Set down each line of the material that follows exactly, and leave its pictures out.
◆ ◆ ◆ ◆
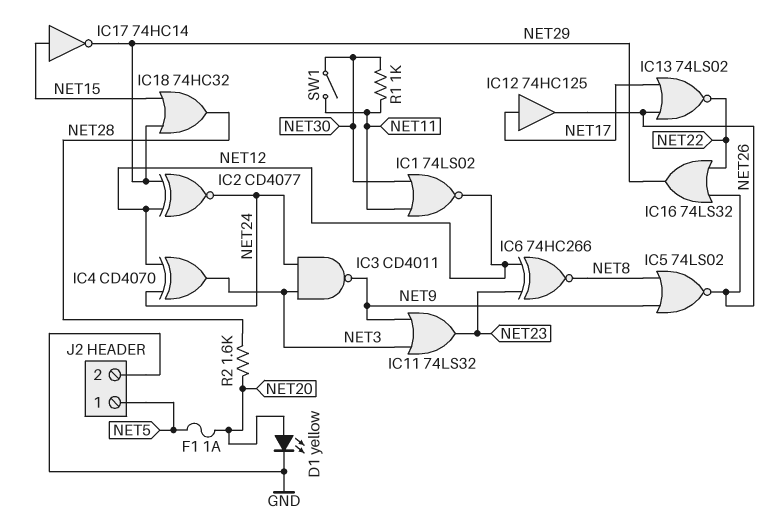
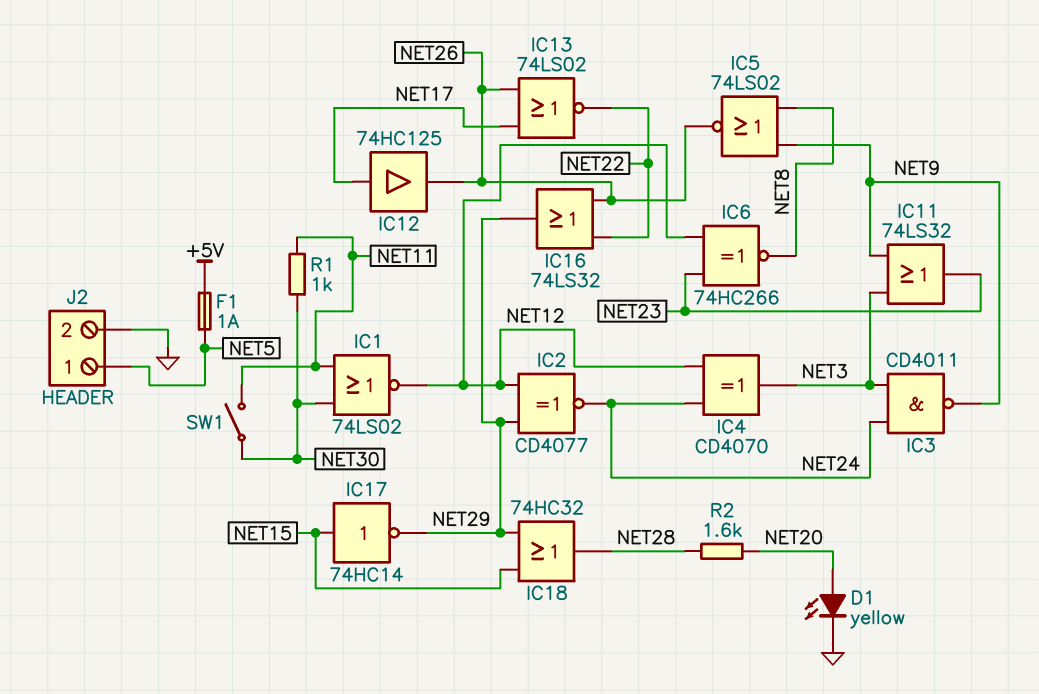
F1: 1A (NET5, NET20) -> 1A (+5V, NET5)

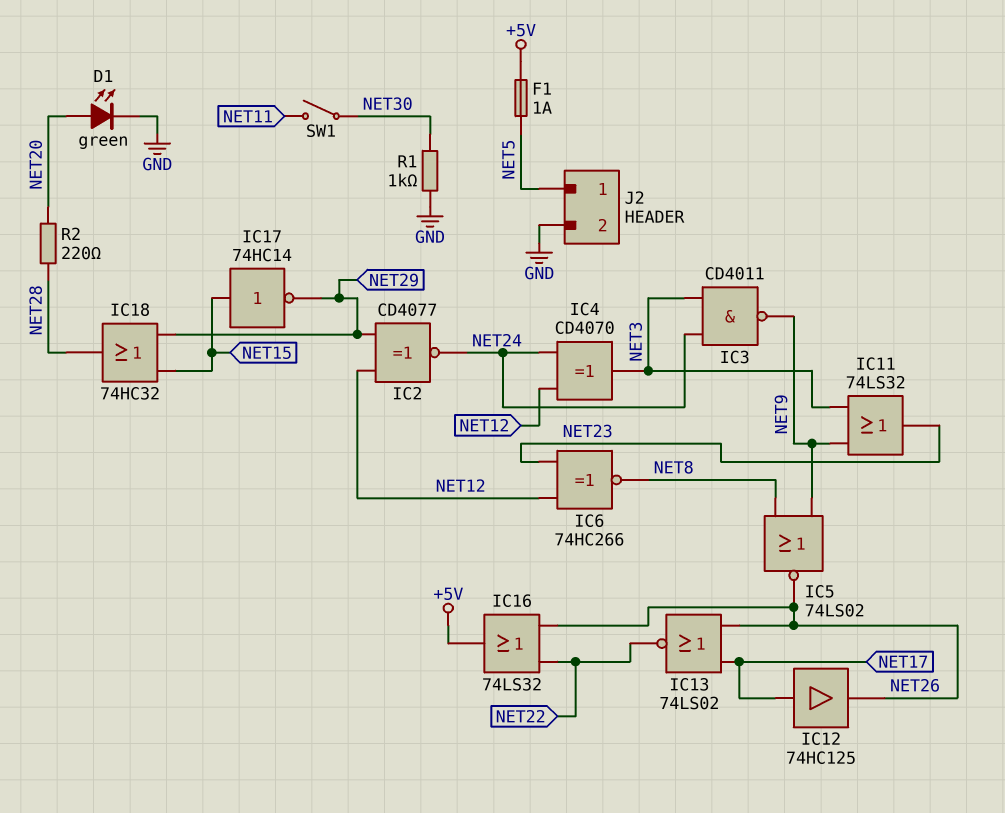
D1: LED yellow (A NET20, K GND) -> LED green (A NET20, K GND)
IC1: NOR 74LS02 (in NET11, in NET30, out NET12) -> none
IC16: OR 74LS32 (in NET22, in NET26, out NET29) -> OR 74LS32 (in NET22, in NET26, out +5V)
R1: 1k (NET11, NET30) -> 1k (GND, NET30)
R2: 1.6k (NET20, NET28) -> 220 (NET20, NET28)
◆ ◆ ◆ ◆
* **Task result**:
F1: 1A (NET5, NET20) -> 1A (+5V, NET5)

D1: LED yellow (A NET20, K GND) -> LED green (A NET20, K GND)
IC1: NOR 74LS02 (in NET11, in NET30, out NET12) -> none
IC16: OR 74LS32 (in NET22, in NET26, out NET29) -> OR 74LS32 (in NET22, in NET26, out +5V)
R1: 1k (NET11, NET30) -> 1k (GND, NET30)
R2: 1.6k (NET20, NET28) -> 220 (NET20, NET28)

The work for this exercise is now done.